◆ **Exercise goal**
Please copy out the lines in the entries that contain "yellow".
=== Data records ===
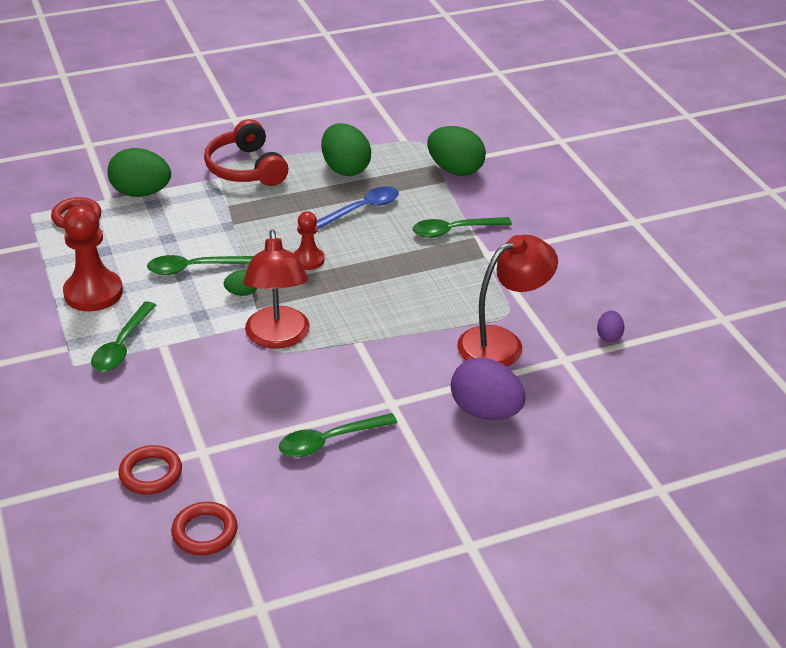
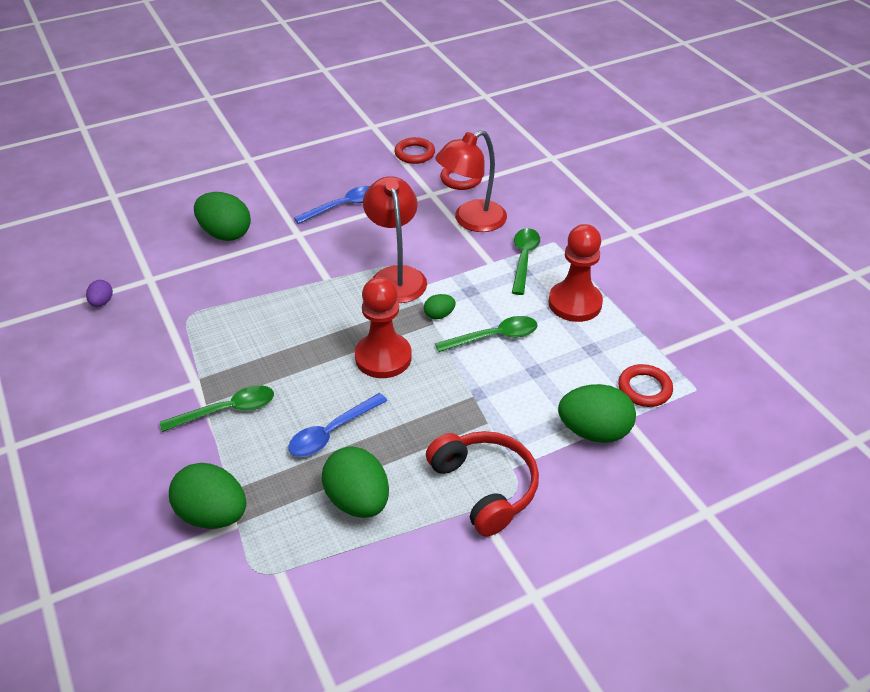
camera: 175 degrees right, 5 degrees up
(308, 260) = (383, 357): red pawn -> red pawn, size x1.73
(329, 441) = (343, 206): green spoon -> blue spoon
(485, 411) = (225, 234): purple egg -> green egg
(502, 343) = (201, 288): red lamp -> red lamp (471, 221)

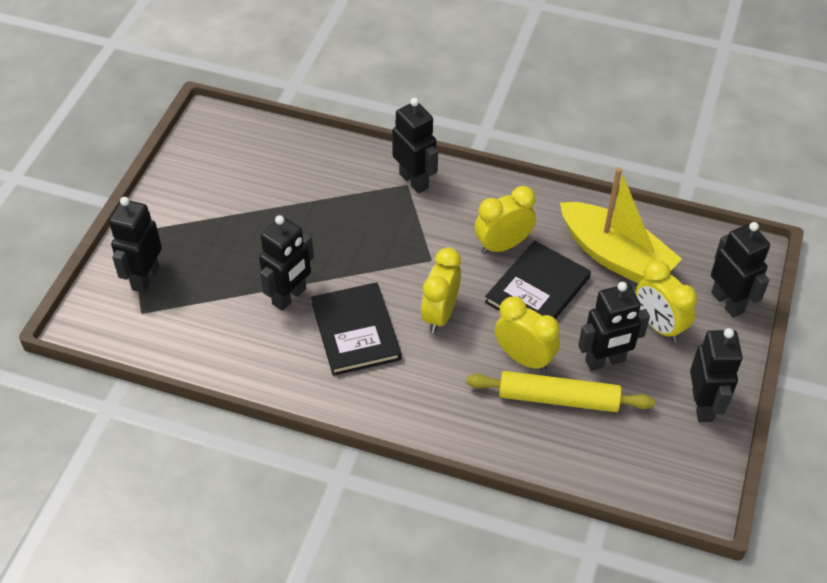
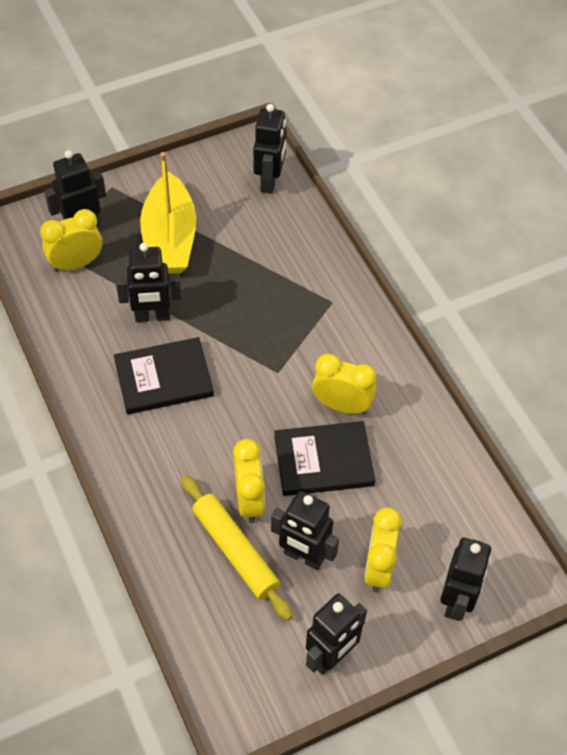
camera: 45 degrees right, 5 degrees up
(356, 331) = (164, 378): black book -> black book turned 45 degrees clockwise
(414, 180) = (340, 303): black robot -> black robot (270, 181)
(440, 314) = (233, 416): yellow clock -> yellow clock (76, 264)
(615, 256) = (415, 488): yellow boat -> yellow boat (169, 239)

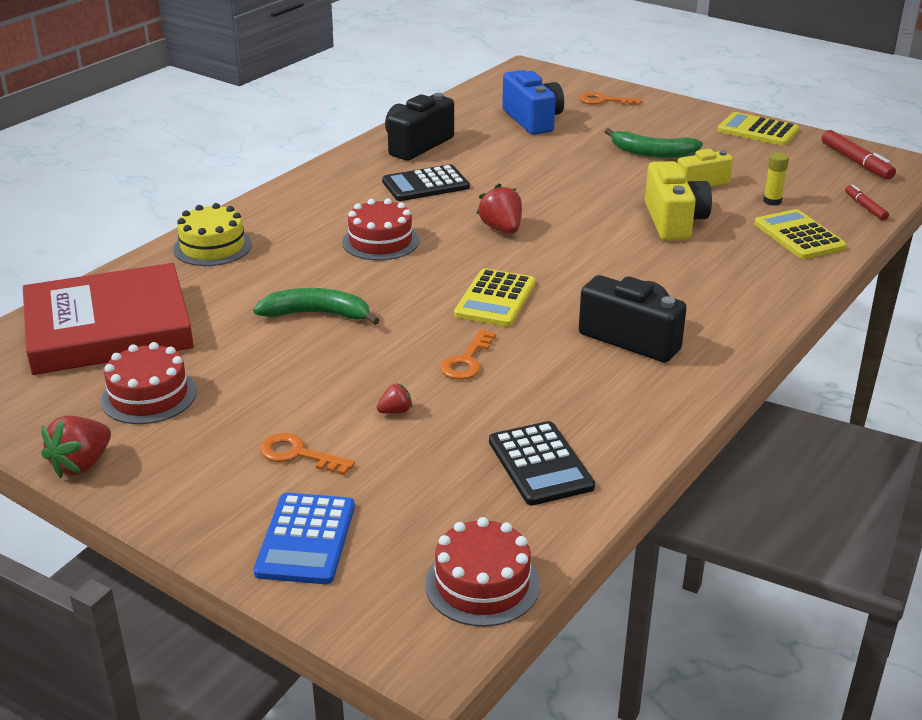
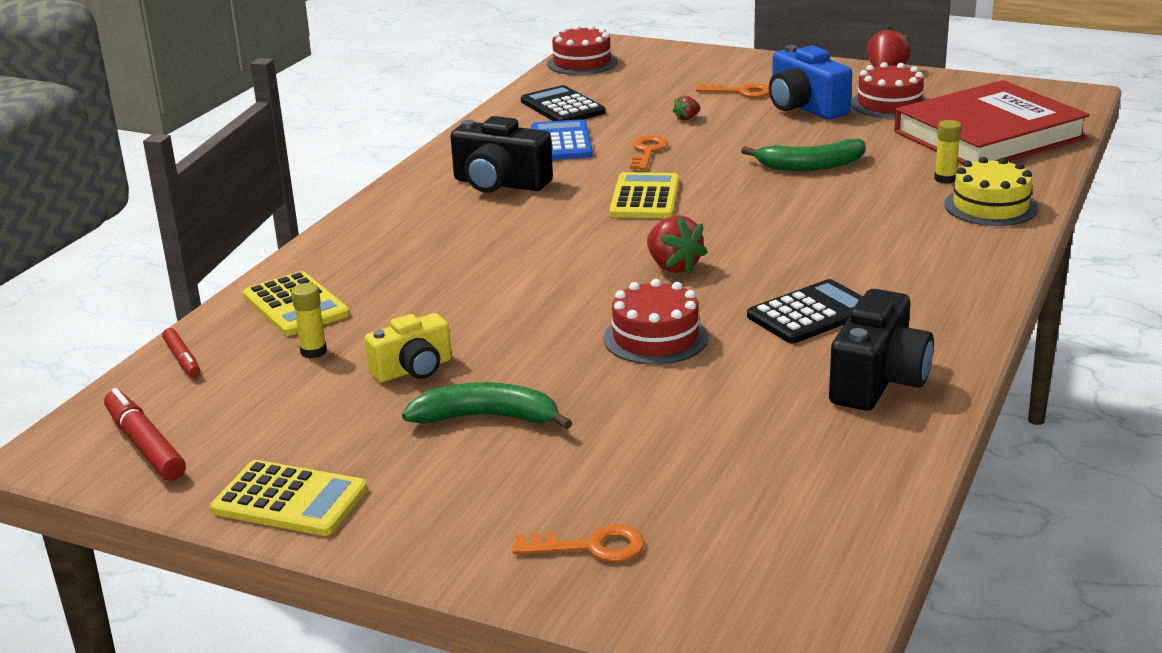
camera: 170 degrees right, 5 degrees down
(214, 280) = (945, 179): none -> yellow glue stick
(306, 539) = (701, 64): blue calculator -> blue calculator (561, 142)
(380, 241) = (808, 235): red cake -> red cake (655, 338)
(533, 120) = (714, 468): blue camera -> blue camera (804, 107)
(674, 221) = (455, 304): yellow camera -> none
===
◆ **Response for this exercise**
(440, 314) = (233, 416): yellow clock -> yellow clock (76, 264)
(615, 256) = (415, 488): yellow boat -> yellow boat (169, 239)
(214, 280) = (945, 179): none -> yellow glue stick
(674, 221) = (455, 304): yellow camera -> none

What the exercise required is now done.